• _WHAT IS EXPECTED_
The response should consist solely of the lines running from the line with "green circle: (60, 71) -> (41, 48), moved" to the end of the data, retyped exactly.
### DATA FOR PROCESSING ###
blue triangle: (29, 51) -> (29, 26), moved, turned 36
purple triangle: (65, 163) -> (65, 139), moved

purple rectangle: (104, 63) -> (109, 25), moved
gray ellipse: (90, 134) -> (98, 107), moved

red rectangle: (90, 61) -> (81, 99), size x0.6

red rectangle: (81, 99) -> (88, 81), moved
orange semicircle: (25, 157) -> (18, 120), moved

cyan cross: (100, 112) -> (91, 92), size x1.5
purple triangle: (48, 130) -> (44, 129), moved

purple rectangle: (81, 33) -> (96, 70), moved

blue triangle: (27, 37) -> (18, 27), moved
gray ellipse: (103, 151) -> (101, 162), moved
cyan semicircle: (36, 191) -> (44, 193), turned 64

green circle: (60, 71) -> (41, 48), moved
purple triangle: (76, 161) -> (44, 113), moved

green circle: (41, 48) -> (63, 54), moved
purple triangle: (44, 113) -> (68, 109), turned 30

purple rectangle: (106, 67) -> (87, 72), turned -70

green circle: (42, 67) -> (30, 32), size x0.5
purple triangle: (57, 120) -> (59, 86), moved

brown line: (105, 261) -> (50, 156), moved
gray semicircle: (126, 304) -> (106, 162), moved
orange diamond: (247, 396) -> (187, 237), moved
###
• _TASK SOLUTION_
green circle: (60, 71) -> (41, 48), moved
purple triangle: (76, 161) -> (44, 113), moved

green circle: (41, 48) -> (63, 54), moved
purple triangle: (44, 113) -> (68, 109), turned 30

purple rectangle: (106, 67) -> (87, 72), turned -70

green circle: (42, 67) -> (30, 32), size x0.5
purple triangle: (57, 120) -> (59, 86), moved

brown line: (105, 261) -> (50, 156), moved
gray semicircle: (126, 304) -> (106, 162), moved
orange diamond: (247, 396) -> (187, 237), moved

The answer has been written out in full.